Edit tracking data
▼▼▼
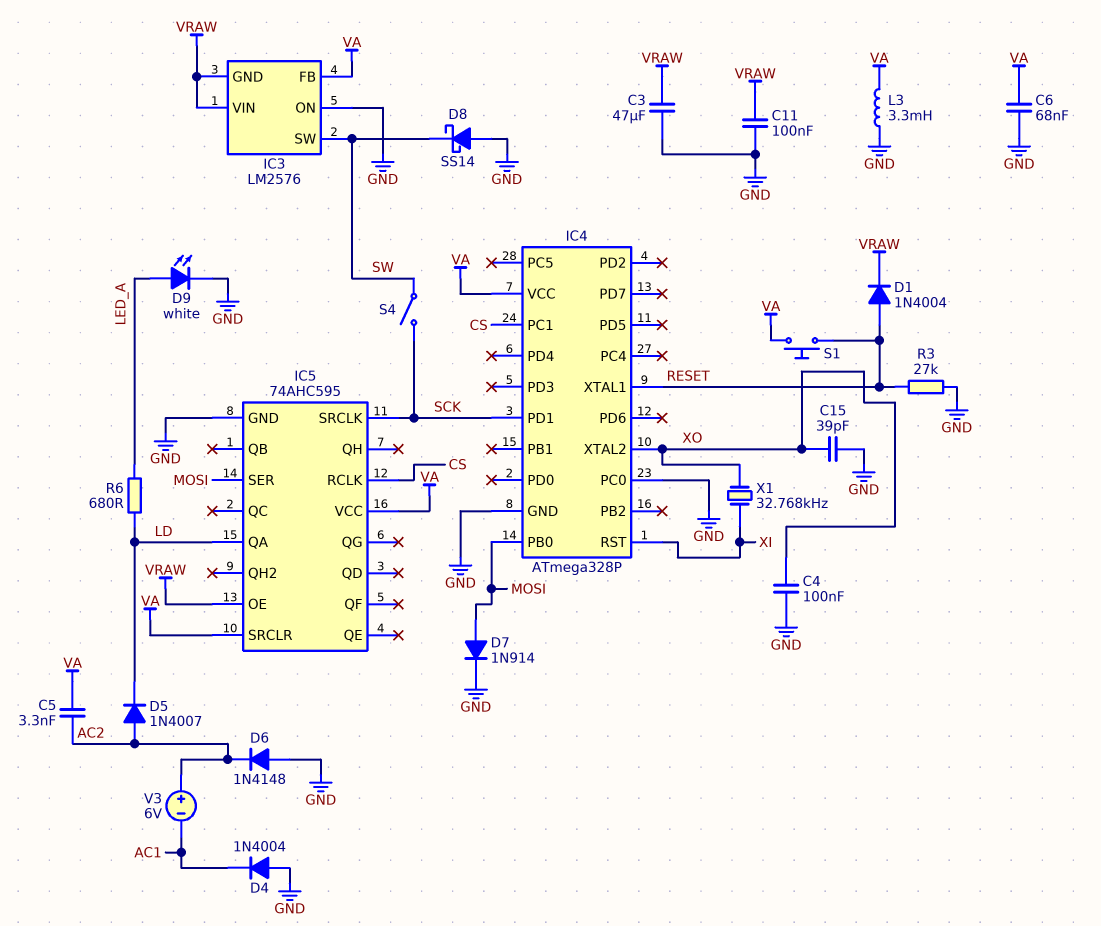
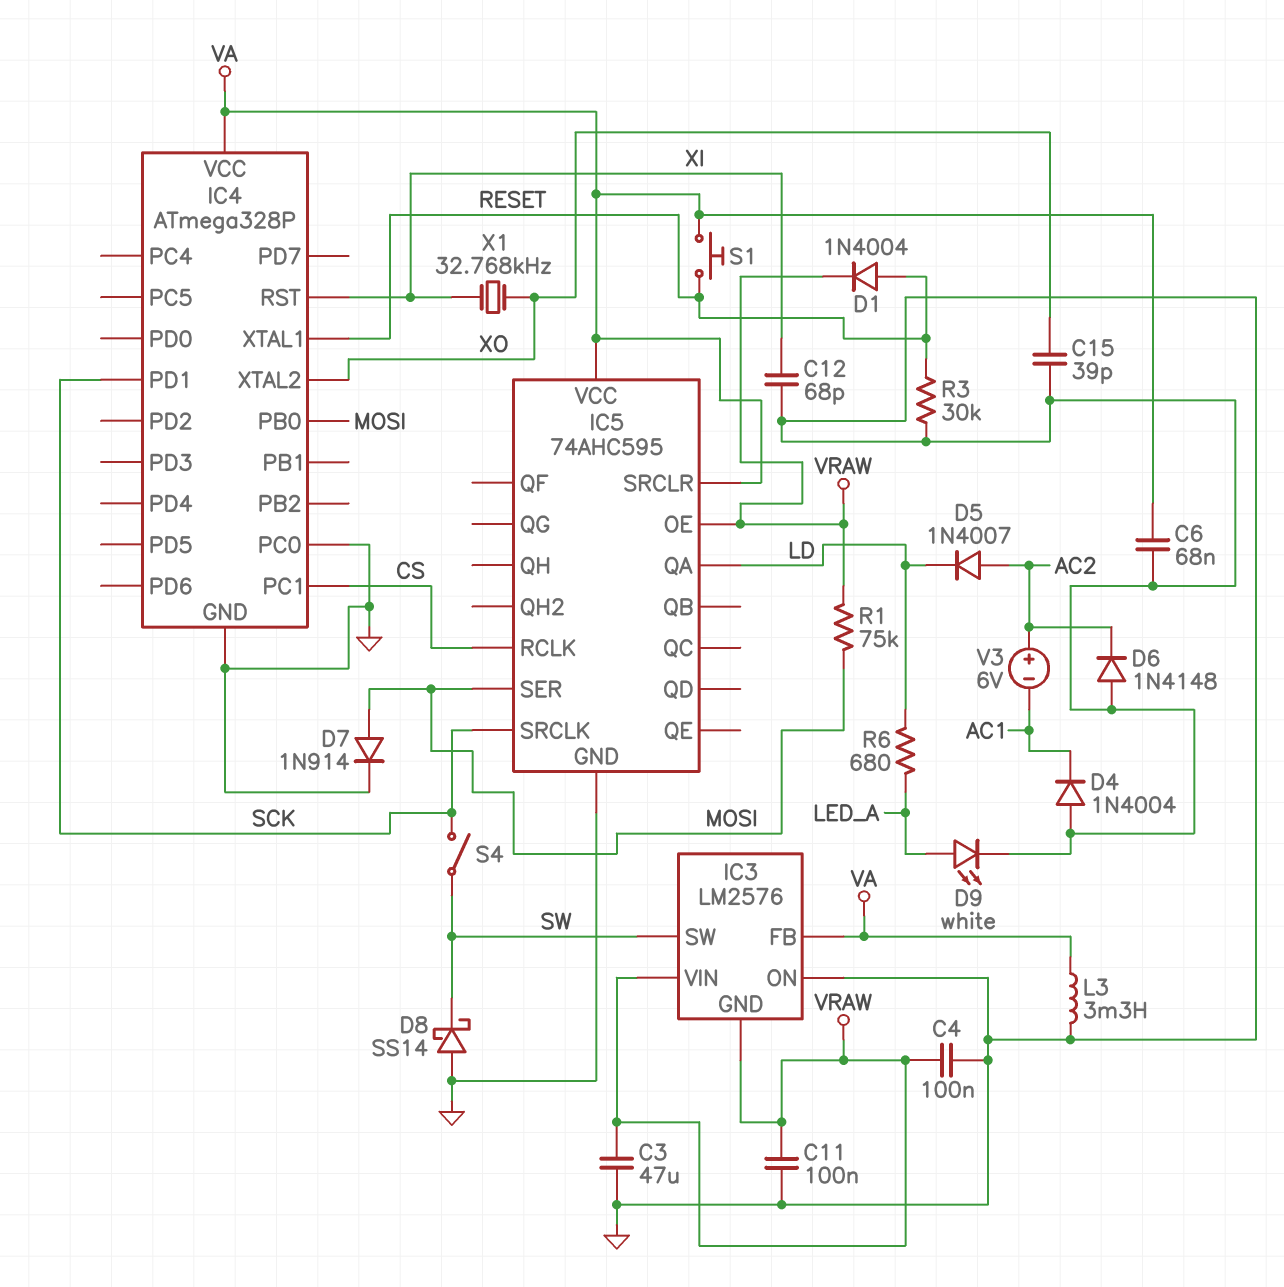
C4: 100nF (GND, XO) -> 100nF (GND, VRAW)
C5: 3.3nF (AC2, VA) -> none
C12: none -> 68pF (GND, XI)
R1: none -> 75k (MOSI, VRAW)
R3: 27k (GND, RESET) -> 30k (GND, RESET)

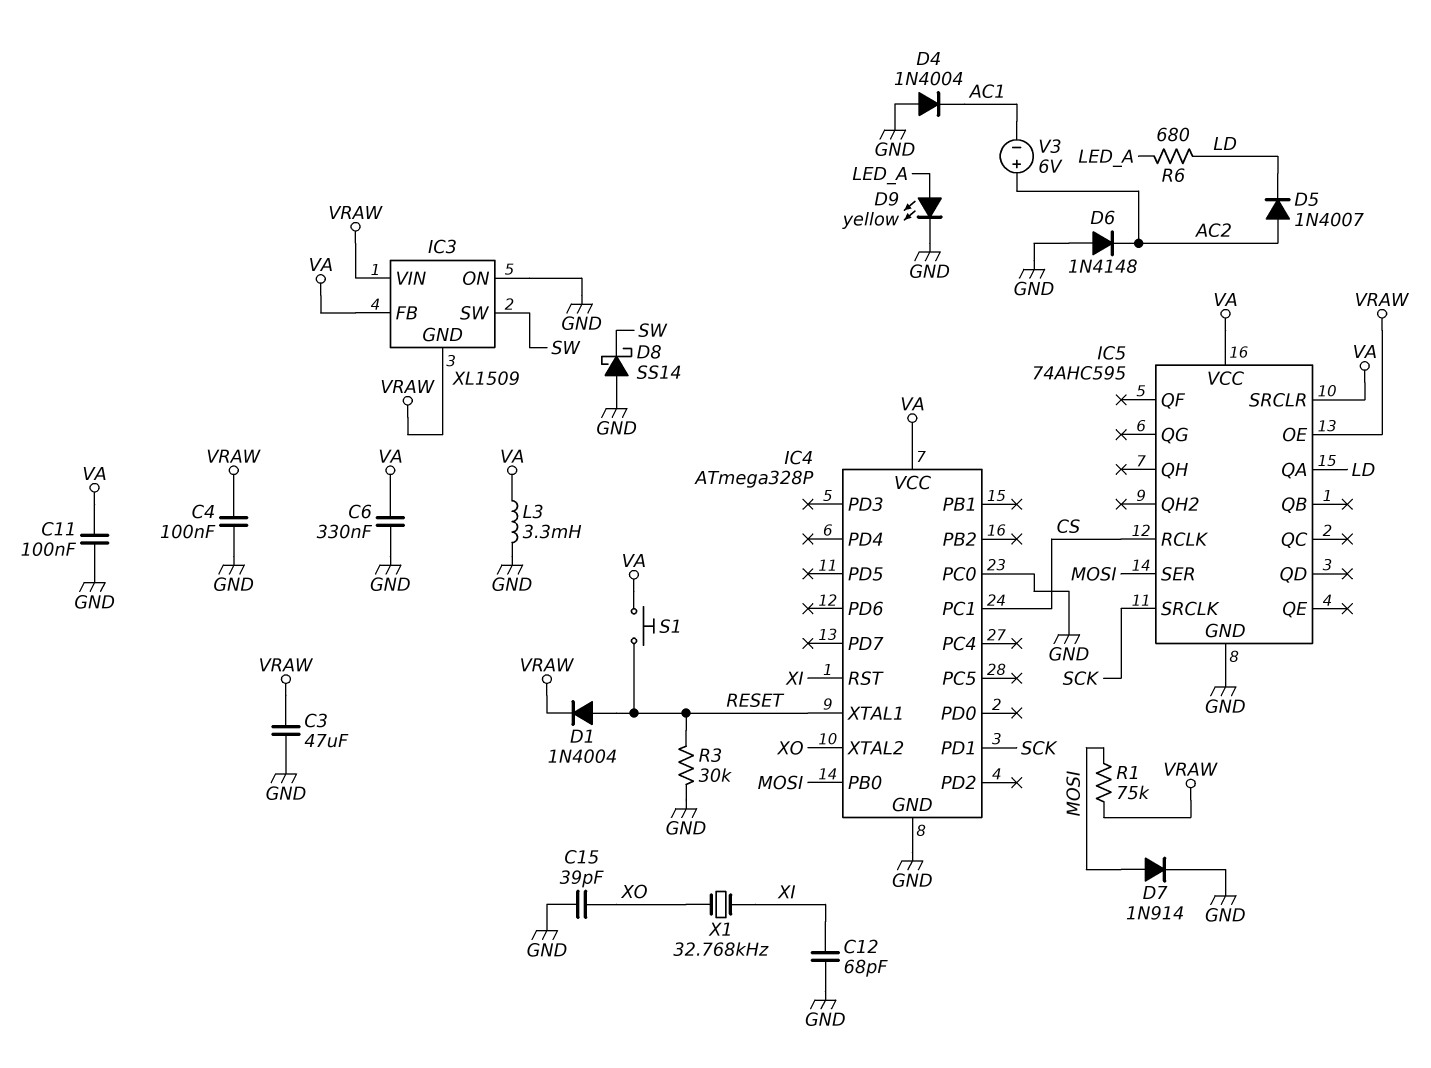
C6: 68nF (GND, VA) -> 330nF (GND, VA)
C11: 100nF (GND, VRAW) -> 100nF (GND, VA)
D9: LED white (A LED_A, K GND) -> LED yellow (A LED_A, K GND)
IC3: LM2576 -> XL1509
S4: switch (SCK, SW) -> none

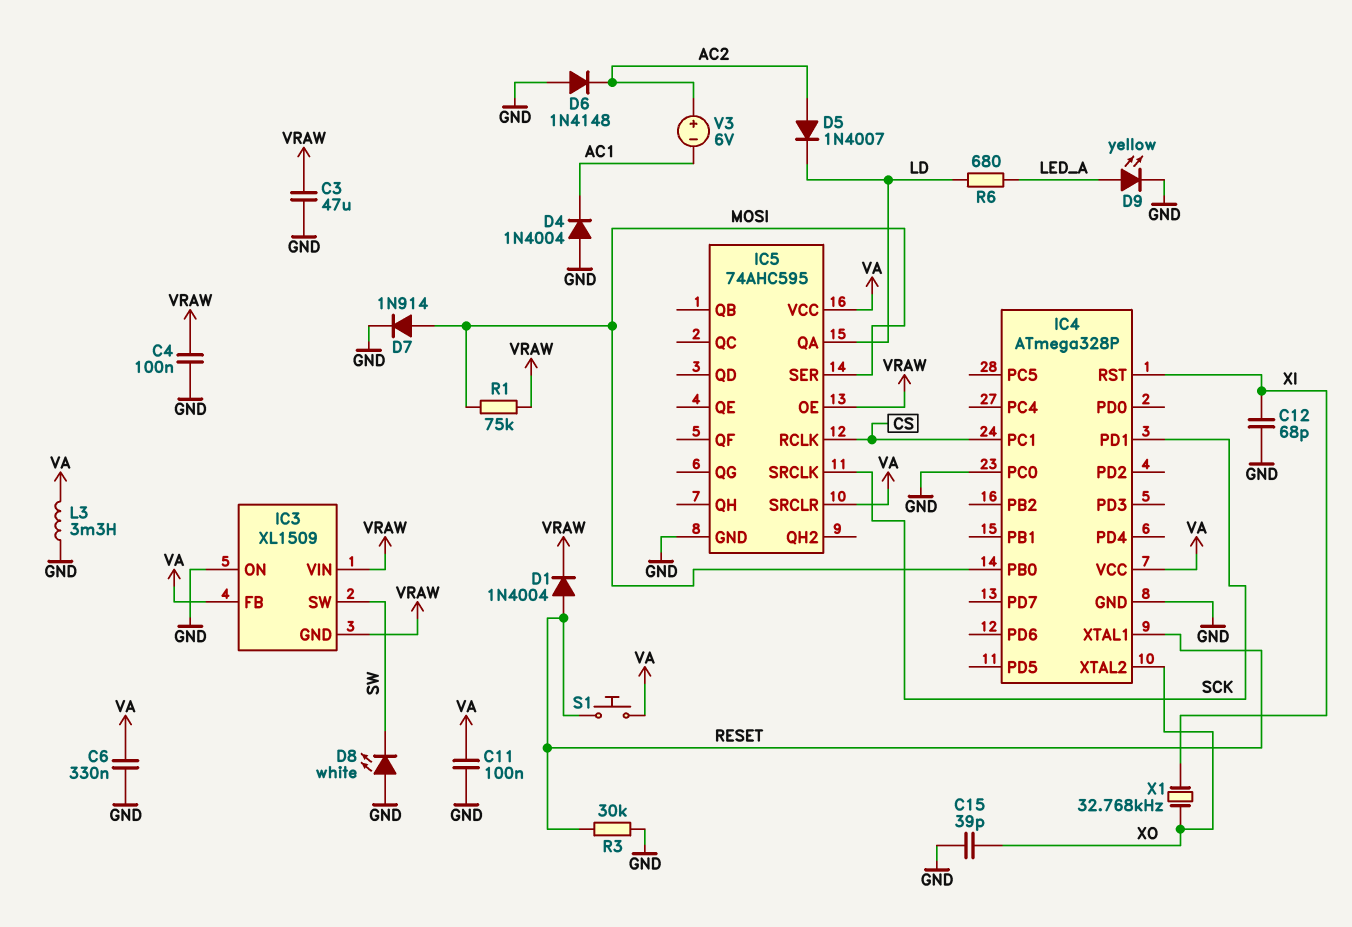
D8: schottky SS14 (A GND, K SW) -> LED white (A GND, K SW)

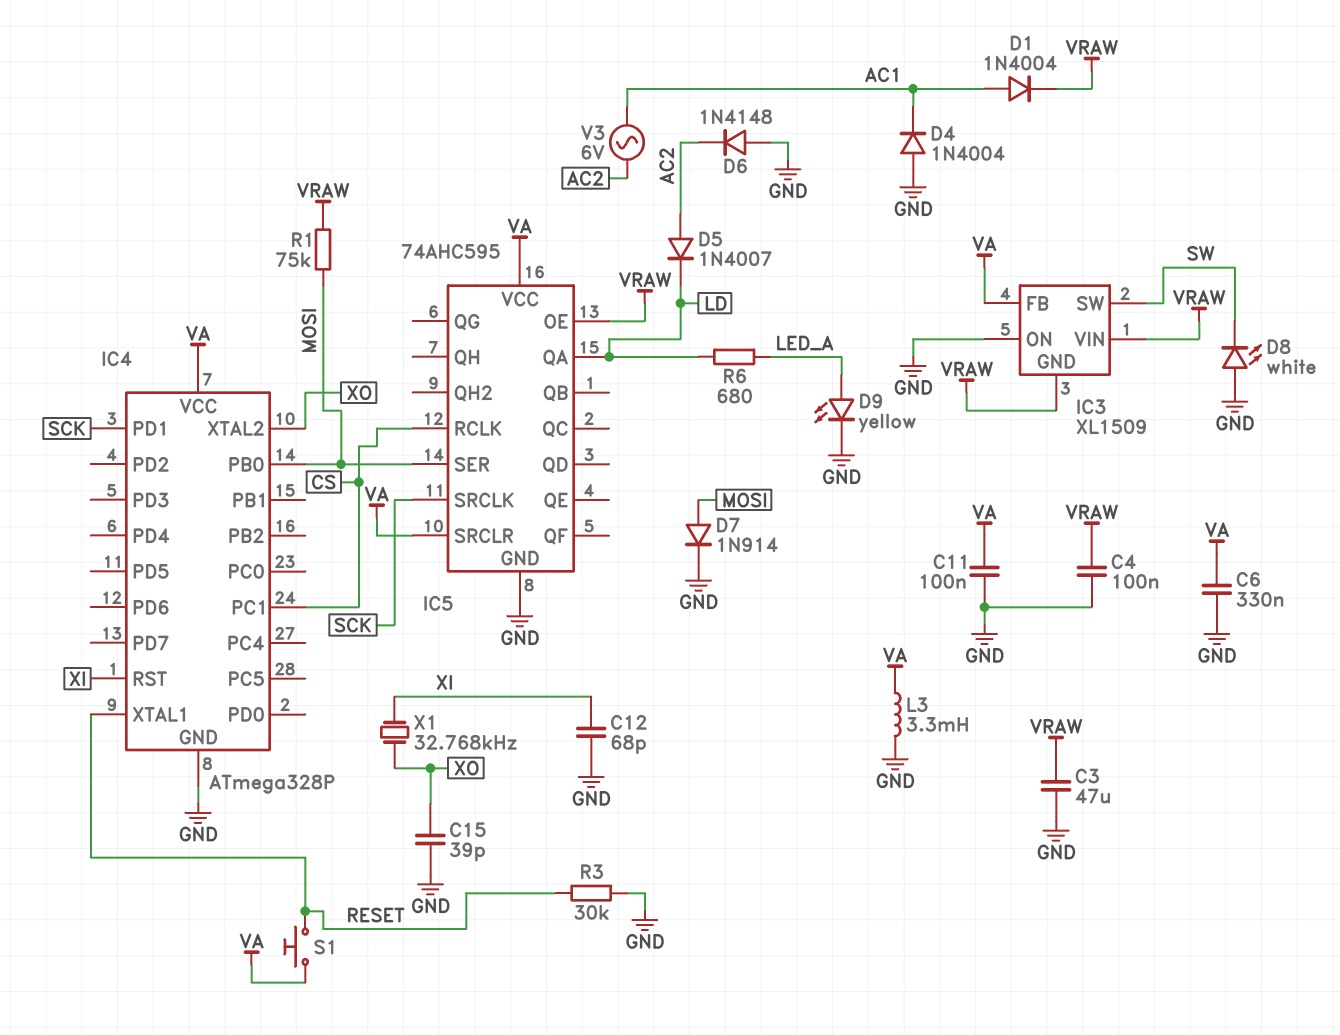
D1: diode 1N4004 (A RESET, K VRAW) -> diode 1N4004 (A AC1, K VRAW)
IC4 pin PC0: GND -> none
V3: 6V (plus AC2, minus AC1) -> AC 6V (AC1, AC2)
▲▲▲
Work required: Skip every picture and transcribe the data above exactly.

Task output:
C4: 100nF (GND, XO) -> 100nF (GND, VRAW)
C5: 3.3nF (AC2, VA) -> none
C12: none -> 68pF (GND, XI)
R1: none -> 75k (MOSI, VRAW)
R3: 27k (GND, RESET) -> 30k (GND, RESET)

C6: 68nF (GND, VA) -> 330nF (GND, VA)
C11: 100nF (GND, VRAW) -> 100nF (GND, VA)
D9: LED white (A LED_A, K GND) -> LED yellow (A LED_A, K GND)
IC3: LM2576 -> XL1509
S4: switch (SCK, SW) -> none

D8: schottky SS14 (A GND, K SW) -> LED white (A GND, K SW)

D1: diode 1N4004 (A RESET, K VRAW) -> diode 1N4004 (A AC1, K VRAW)
IC4 pin PC0: GND -> none
V3: 6V (plus AC2, minus AC1) -> AC 6V (AC1, AC2)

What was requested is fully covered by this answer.